Activity: In the entries below, find the line with "grey ruler: 3 -> 0" and the line with "pink phone: 4 -> 1"; give again those lines and every line between them, exactly.

(Data excerpts)
■ ■ ■ ■ ■
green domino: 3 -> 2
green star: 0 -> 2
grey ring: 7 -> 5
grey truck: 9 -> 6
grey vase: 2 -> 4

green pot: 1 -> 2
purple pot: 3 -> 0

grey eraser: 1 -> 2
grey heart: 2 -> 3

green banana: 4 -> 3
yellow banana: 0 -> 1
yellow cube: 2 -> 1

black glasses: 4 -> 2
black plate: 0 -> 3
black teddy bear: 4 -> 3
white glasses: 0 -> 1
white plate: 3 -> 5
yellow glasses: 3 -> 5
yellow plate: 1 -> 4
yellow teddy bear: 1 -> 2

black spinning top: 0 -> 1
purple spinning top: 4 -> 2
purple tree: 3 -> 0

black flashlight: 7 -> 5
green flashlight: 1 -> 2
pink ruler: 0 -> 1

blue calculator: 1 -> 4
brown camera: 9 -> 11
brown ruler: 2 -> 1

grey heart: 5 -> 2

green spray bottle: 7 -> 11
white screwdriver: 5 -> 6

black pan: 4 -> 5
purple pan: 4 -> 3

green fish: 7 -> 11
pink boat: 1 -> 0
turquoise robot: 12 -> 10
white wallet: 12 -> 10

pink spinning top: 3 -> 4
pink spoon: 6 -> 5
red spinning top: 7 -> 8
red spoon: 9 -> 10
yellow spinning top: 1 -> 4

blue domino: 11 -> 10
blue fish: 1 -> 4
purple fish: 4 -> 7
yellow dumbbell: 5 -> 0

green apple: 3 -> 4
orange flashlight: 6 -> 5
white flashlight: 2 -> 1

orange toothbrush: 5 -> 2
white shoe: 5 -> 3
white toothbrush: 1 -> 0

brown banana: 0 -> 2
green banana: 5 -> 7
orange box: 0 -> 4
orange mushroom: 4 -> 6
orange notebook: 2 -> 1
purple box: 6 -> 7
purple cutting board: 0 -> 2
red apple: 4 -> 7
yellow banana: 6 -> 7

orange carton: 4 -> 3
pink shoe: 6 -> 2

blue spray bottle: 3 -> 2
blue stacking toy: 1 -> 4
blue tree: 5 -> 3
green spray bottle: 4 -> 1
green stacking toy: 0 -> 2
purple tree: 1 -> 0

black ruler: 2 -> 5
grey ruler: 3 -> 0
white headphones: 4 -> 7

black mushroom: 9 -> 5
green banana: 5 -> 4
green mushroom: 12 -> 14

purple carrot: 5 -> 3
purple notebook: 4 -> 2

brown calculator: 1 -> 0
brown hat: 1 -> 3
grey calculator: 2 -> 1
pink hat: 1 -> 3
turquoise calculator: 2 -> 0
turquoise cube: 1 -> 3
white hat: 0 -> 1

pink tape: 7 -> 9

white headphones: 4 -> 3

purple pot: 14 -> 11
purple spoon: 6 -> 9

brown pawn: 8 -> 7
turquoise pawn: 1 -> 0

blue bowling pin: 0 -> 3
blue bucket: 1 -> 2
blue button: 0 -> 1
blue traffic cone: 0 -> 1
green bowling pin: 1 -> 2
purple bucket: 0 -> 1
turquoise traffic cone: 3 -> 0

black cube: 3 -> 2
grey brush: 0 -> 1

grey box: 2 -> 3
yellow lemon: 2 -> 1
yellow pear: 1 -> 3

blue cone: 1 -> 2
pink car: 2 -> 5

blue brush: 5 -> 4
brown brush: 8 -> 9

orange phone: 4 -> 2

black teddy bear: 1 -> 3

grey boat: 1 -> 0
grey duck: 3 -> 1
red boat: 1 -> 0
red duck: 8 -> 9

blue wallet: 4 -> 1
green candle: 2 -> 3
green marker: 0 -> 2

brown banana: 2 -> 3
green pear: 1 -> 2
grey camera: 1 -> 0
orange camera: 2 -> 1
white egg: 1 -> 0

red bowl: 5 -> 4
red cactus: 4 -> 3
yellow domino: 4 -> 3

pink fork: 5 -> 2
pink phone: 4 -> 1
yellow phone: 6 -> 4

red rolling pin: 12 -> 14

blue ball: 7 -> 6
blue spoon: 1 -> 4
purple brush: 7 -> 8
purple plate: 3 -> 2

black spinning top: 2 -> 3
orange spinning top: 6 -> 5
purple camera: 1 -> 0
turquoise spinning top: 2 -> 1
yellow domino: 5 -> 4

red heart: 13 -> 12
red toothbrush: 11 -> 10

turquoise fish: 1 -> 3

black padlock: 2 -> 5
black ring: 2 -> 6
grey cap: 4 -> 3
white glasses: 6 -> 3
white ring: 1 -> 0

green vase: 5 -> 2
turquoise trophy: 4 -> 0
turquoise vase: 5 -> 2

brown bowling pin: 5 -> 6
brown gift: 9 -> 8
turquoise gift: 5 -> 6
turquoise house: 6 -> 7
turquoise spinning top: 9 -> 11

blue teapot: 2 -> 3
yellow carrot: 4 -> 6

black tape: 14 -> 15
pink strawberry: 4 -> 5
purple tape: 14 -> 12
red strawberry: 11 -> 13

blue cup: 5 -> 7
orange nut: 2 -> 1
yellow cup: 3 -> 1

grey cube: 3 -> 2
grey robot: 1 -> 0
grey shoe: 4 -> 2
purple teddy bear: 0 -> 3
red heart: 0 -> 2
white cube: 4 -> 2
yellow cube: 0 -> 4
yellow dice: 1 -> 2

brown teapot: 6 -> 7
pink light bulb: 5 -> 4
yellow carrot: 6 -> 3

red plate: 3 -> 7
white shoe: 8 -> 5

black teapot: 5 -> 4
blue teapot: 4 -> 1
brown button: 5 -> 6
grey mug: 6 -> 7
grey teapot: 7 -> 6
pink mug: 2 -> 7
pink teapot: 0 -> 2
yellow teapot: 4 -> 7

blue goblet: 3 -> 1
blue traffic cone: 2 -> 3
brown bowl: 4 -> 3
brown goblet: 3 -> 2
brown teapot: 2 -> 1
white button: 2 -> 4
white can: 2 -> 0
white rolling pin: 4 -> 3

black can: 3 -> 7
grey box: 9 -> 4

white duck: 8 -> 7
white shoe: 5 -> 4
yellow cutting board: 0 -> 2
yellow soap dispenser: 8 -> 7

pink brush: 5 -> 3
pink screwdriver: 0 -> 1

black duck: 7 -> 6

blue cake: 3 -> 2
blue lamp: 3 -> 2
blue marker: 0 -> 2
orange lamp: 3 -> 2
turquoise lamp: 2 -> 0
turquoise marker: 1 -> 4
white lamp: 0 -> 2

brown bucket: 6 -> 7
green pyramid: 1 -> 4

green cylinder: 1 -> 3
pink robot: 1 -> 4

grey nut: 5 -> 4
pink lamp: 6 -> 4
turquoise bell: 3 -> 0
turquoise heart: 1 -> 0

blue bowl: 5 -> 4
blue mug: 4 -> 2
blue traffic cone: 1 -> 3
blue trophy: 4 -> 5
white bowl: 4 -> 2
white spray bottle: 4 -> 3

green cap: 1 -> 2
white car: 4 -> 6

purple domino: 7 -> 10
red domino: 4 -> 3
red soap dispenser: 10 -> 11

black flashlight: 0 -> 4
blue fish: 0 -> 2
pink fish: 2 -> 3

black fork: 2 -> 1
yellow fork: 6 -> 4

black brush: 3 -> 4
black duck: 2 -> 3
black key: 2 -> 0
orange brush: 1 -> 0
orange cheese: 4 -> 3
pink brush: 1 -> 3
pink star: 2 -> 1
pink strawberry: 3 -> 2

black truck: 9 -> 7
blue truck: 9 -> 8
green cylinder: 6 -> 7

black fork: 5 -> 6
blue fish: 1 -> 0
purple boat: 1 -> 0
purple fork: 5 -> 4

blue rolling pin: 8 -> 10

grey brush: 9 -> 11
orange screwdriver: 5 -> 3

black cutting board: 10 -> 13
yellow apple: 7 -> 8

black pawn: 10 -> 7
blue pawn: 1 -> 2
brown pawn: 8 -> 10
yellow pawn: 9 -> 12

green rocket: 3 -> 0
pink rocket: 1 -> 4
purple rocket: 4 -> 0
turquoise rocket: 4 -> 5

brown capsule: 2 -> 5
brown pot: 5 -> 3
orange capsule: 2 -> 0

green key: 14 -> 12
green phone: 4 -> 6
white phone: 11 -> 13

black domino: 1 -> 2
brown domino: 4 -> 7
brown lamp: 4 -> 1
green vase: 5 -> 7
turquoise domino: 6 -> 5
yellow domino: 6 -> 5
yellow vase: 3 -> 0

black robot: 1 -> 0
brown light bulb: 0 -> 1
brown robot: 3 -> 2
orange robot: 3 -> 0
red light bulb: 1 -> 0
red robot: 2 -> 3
■ ■ ■ ■ ■
Worked solution:
grey ruler: 3 -> 0
white headphones: 4 -> 7

black mushroom: 9 -> 5
green banana: 5 -> 4
green mushroom: 12 -> 14

purple carrot: 5 -> 3
purple notebook: 4 -> 2

brown calculator: 1 -> 0
brown hat: 1 -> 3
grey calculator: 2 -> 1
pink hat: 1 -> 3
turquoise calculator: 2 -> 0
turquoise cube: 1 -> 3
white hat: 0 -> 1

pink tape: 7 -> 9

white headphones: 4 -> 3

purple pot: 14 -> 11
purple spoon: 6 -> 9

brown pawn: 8 -> 7
turquoise pawn: 1 -> 0

blue bowling pin: 0 -> 3
blue bucket: 1 -> 2
blue button: 0 -> 1
blue traffic cone: 0 -> 1
green bowling pin: 1 -> 2
purple bucket: 0 -> 1
turquoise traffic cone: 3 -> 0

black cube: 3 -> 2
grey brush: 0 -> 1

grey box: 2 -> 3
yellow lemon: 2 -> 1
yellow pear: 1 -> 3

blue cone: 1 -> 2
pink car: 2 -> 5

blue brush: 5 -> 4
brown brush: 8 -> 9

orange phone: 4 -> 2

black teddy bear: 1 -> 3

grey boat: 1 -> 0
grey duck: 3 -> 1
red boat: 1 -> 0
red duck: 8 -> 9

blue wallet: 4 -> 1
green candle: 2 -> 3
green marker: 0 -> 2

brown banana: 2 -> 3
green pear: 1 -> 2
grey camera: 1 -> 0
orange camera: 2 -> 1
white egg: 1 -> 0

red bowl: 5 -> 4
red cactus: 4 -> 3
yellow domino: 4 -> 3

pink fork: 5 -> 2
pink phone: 4 -> 1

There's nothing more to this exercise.